Object state comparisons:
· · · ·

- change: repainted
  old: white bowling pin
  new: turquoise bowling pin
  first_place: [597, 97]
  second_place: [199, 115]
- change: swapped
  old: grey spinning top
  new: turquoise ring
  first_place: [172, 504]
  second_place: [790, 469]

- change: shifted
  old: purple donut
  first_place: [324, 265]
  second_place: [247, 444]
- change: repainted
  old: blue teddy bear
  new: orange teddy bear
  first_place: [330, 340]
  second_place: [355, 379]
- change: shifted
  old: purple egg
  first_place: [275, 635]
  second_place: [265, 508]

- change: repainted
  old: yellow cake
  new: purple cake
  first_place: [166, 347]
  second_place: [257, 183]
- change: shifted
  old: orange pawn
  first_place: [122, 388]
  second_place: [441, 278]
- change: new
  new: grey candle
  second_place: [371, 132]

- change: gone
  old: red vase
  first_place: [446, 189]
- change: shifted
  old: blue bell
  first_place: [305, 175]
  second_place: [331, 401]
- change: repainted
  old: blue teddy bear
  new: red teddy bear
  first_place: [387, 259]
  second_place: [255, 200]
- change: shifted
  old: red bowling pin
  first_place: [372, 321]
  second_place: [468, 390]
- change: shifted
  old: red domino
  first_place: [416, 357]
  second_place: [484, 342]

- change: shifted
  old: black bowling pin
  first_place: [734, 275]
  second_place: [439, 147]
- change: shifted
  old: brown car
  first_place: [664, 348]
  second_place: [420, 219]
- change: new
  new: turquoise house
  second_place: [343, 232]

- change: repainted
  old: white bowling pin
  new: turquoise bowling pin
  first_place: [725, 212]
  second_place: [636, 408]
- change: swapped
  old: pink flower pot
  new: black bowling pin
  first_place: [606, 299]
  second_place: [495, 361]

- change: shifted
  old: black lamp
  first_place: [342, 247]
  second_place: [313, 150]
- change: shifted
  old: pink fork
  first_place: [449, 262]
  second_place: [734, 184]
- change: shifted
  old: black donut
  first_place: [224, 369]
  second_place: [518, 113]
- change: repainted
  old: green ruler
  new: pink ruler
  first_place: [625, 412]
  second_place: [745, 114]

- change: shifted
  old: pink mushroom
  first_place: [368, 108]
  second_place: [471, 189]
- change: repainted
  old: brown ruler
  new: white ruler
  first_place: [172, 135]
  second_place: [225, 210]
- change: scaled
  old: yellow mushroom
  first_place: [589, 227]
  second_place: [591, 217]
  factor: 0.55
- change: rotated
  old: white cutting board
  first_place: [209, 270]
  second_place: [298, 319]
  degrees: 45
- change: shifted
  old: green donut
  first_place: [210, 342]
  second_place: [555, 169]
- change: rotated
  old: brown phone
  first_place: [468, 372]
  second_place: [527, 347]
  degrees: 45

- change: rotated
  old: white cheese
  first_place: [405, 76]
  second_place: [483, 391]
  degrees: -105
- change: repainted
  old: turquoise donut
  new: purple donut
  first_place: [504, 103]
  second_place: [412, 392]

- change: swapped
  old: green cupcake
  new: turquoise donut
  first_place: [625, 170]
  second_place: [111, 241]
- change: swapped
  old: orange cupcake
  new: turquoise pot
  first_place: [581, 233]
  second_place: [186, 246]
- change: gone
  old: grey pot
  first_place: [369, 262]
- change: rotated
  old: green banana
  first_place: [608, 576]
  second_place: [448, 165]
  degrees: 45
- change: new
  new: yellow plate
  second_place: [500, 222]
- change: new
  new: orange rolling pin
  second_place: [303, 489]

· · · ·

__Task statement__. The records are to be retyped exactly. No line may be skipped.

__Completed exercise__.
- change: repainted
  old: white bowling pin
  new: turquoise bowling pin
  first_place: [597, 97]
  second_place: [199, 115]
- change: swapped
  old: grey spinning top
  new: turquoise ring
  first_place: [172, 504]
  second_place: [790, 469]

- change: shifted
  old: purple donut
  first_place: [324, 265]
  second_place: [247, 444]
- change: repainted
  old: blue teddy bear
  new: orange teddy bear
  first_place: [330, 340]
  second_place: [355, 379]
- change: shifted
  old: purple egg
  first_place: [275, 635]
  second_place: [265, 508]

- change: repainted
  old: yellow cake
  new: purple cake
  first_place: [166, 347]
  second_place: [257, 183]
- change: shifted
  old: orange pawn
  first_place: [122, 388]
  second_place: [441, 278]
- change: new
  new: grey candle
  second_place: [371, 132]

- change: gone
  old: red vase
  first_place: [446, 189]
- change: shifted
  old: blue bell
  first_place: [305, 175]
  second_place: [331, 401]
- change: repainted
  old: blue teddy bear
  new: red teddy bear
  first_place: [387, 259]
  second_place: [255, 200]
- change: shifted
  old: red bowling pin
  first_place: [372, 321]
  second_place: [468, 390]
- change: shifted
  old: red domino
  first_place: [416, 357]
  second_place: [484, 342]

- change: shifted
  old: black bowling pin
  first_place: [734, 275]
  second_place: [439, 147]
- change: shifted
  old: brown car
  first_place: [664, 348]
  second_place: [420, 219]
- change: new
  new: turquoise house
  second_place: [343, 232]

- change: repainted
  old: white bowling pin
  new: turquoise bowling pin
  first_place: [725, 212]
  second_place: [636, 408]
- change: swapped
  old: pink flower pot
  new: black bowling pin
  first_place: [606, 299]
  second_place: [495, 361]

- change: shifted
  old: black lamp
  first_place: [342, 247]
  second_place: [313, 150]
- change: shifted
  old: pink fork
  first_place: [449, 262]
  second_place: [734, 184]
- change: shifted
  old: black donut
  first_place: [224, 369]
  second_place: [518, 113]
- change: repainted
  old: green ruler
  new: pink ruler
  first_place: [625, 412]
  second_place: [745, 114]

- change: shifted
  old: pink mushroom
  first_place: [368, 108]
  second_place: [471, 189]
- change: repainted
  old: brown ruler
  new: white ruler
  first_place: [172, 135]
  second_place: [225, 210]
- change: scaled
  old: yellow mushroom
  first_place: [589, 227]
  second_place: [591, 217]
  factor: 0.55
- change: rotated
  old: white cutting board
  first_place: [209, 270]
  second_place: [298, 319]
  degrees: 45
- change: shifted
  old: green donut
  first_place: [210, 342]
  second_place: [555, 169]
- change: rotated
  old: brown phone
  first_place: [468, 372]
  second_place: [527, 347]
  degrees: 45

- change: rotated
  old: white cheese
  first_place: [405, 76]
  second_place: [483, 391]
  degrees: -105
- change: repainted
  old: turquoise donut
  new: purple donut
  first_place: [504, 103]
  second_place: [412, 392]

- change: swapped
  old: green cupcake
  new: turquoise donut
  first_place: [625, 170]
  second_place: [111, 241]
- change: swapped
  old: orange cupcake
  new: turquoise pot
  first_place: [581, 233]
  second_place: [186, 246]
- change: gone
  old: grey pot
  first_place: [369, 262]
- change: rotated
  old: green banana
  first_place: [608, 576]
  second_place: [448, 165]
  degrees: 45
- change: new
  new: yellow plate
  second_place: [500, 222]
- change: new
  new: orange rolling pin
  second_place: [303, 489]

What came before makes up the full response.